» **Activity**: Tell how many lines in the data hold "pink", giving that figure alone.

» **Extracted data**:
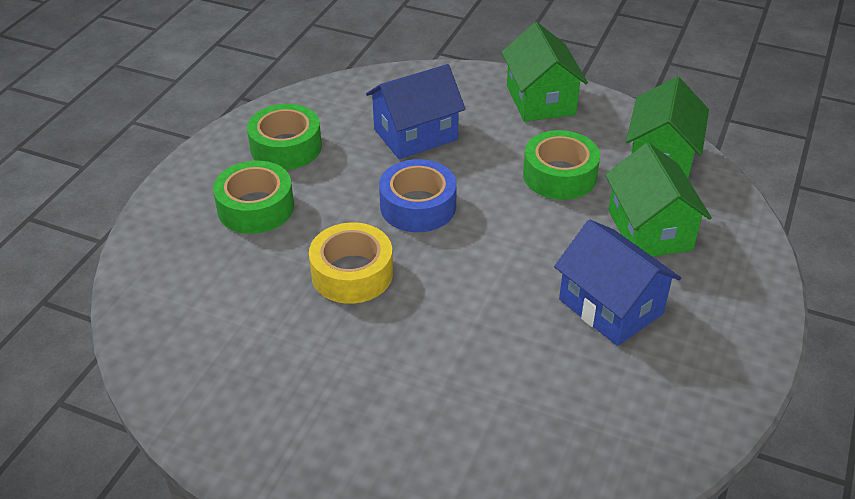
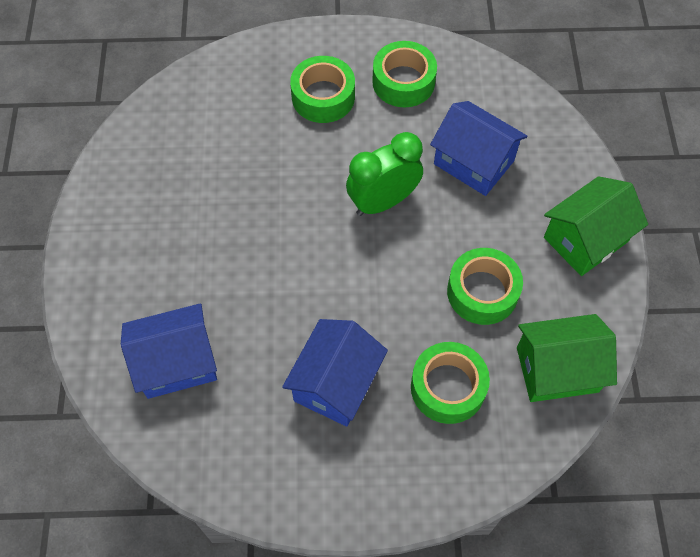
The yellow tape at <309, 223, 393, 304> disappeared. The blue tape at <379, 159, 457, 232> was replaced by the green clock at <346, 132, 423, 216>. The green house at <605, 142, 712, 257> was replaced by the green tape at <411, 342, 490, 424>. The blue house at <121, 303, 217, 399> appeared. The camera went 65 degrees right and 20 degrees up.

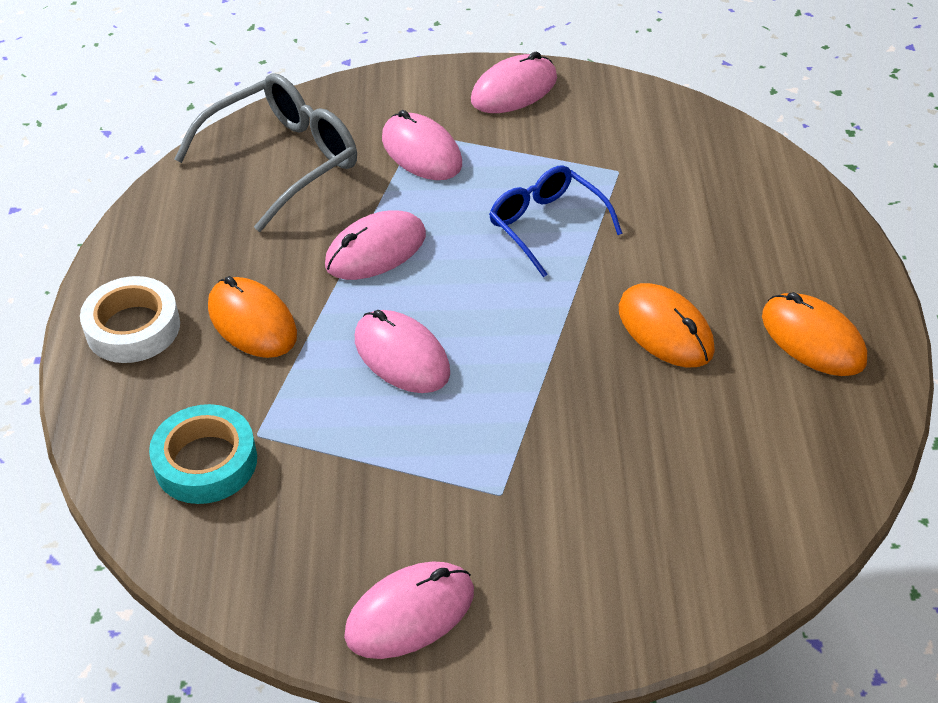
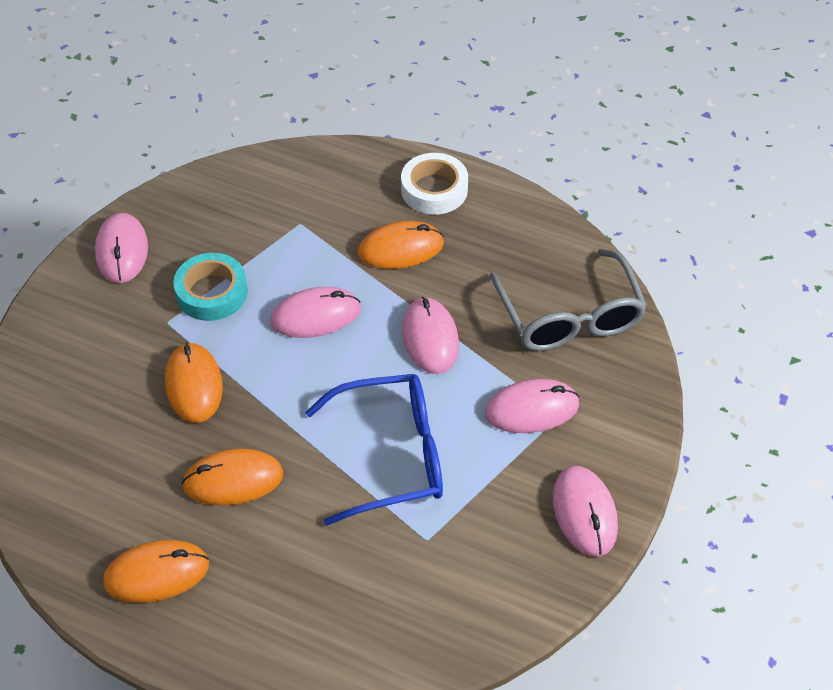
The turquoise tape moved from <149, 404, 257, 504> to <173, 253, 248, 321>. The blue glasses at <489, 165, 623, 278> changed to 1.50 times the size. The orange mouse at <165, 342, 223, 423> appeared. The camera went 115 degrees right and 5 degrees up.

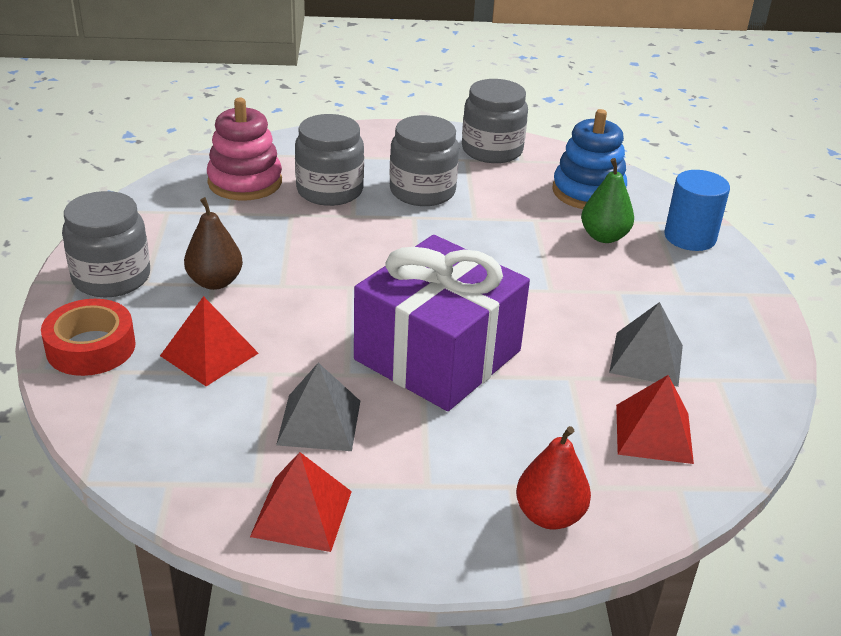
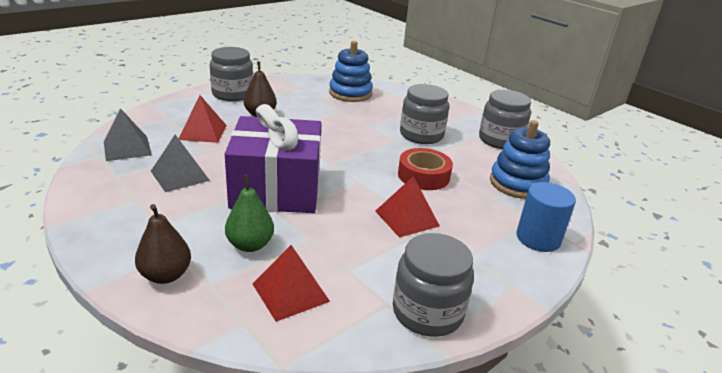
The red tape moved from <41, 299, 136, 376> to <398, 148, 453, 190>. The pink stacking toy at <207, 98, 282, 200> became the blue stacking toy at <329, 41, 373, 102>. The red pyramid moved from <250, 452, 352, 552> to <375, 176, 440, 238>. The grey jar moved from <295, 114, 364, 206> to <393, 233, 474, 337>. The red pear at <516, 426, 591, 529> became the brown pear at <135, 204, 191, 284>. The green pear moved from <581, 158, 634, 243> to <225, 175, 274, 252>. The grey pyramid moved from <609, 302, 683, 387> to <104, 108, 152, 161>. The camera went 50 degrees right and 5 degrees down.

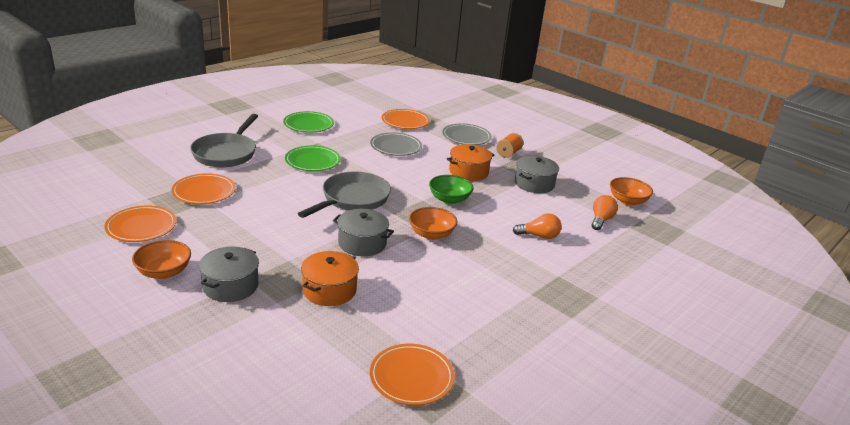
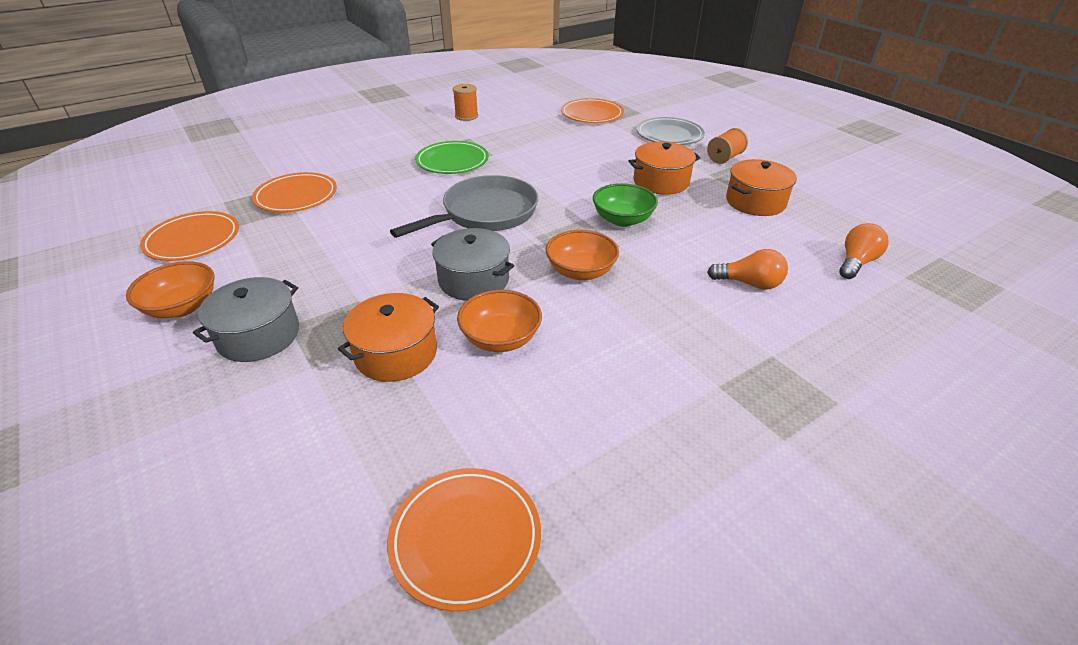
The grey pan at <190, 114, 258, 167> disappeared. The green plate at <283, 111, 334, 133> was replaced by the orange spool at <453, 84, 478, 121>. The grey plate at <370, 132, 422, 156> disappeared. The grey pot at <515, 156, 559, 193> became the orange pot at <726, 159, 797, 216>. The orange bowl moved from <610, 177, 653, 206> to <457, 290, 542, 352>. The camera went 15 degrees right and 10 degrees up.

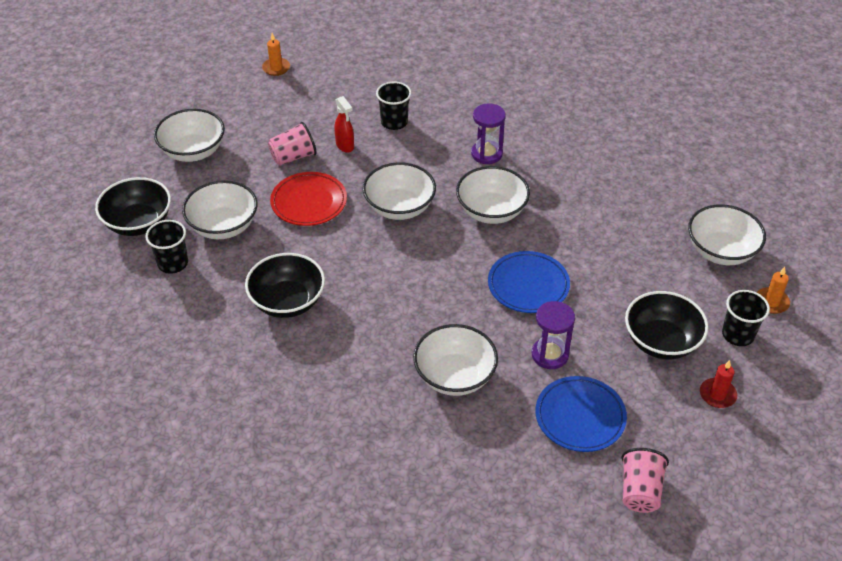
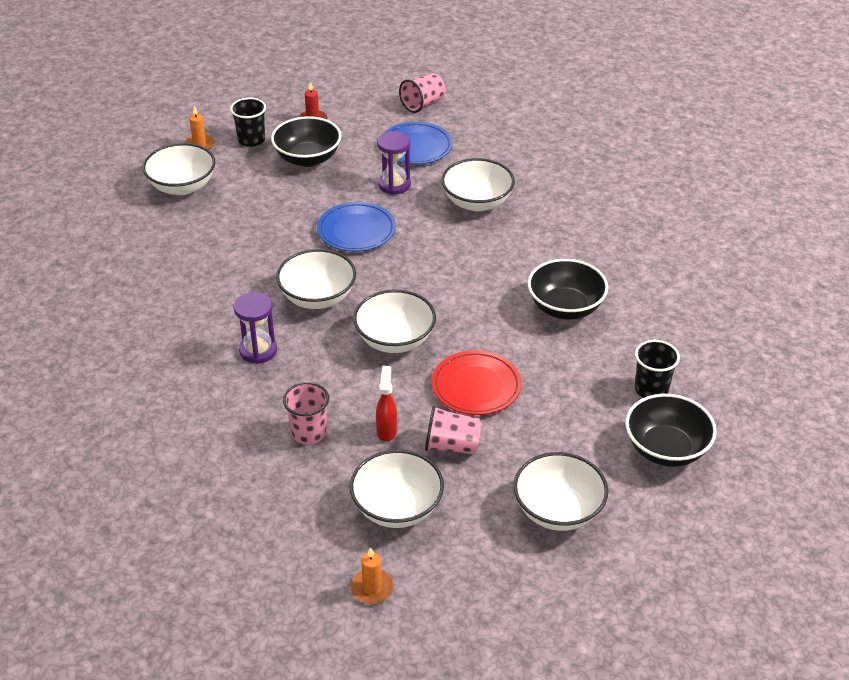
The white bowl moved from <182, 180, 257, 239> to <350, 450, 444, 528>. The black cup at <376, 82, 411, 130> became the pink cup at <283, 382, 329, 444>. The camera went 145 degrees left and 5 degrees down.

» **Solution to this task**: 2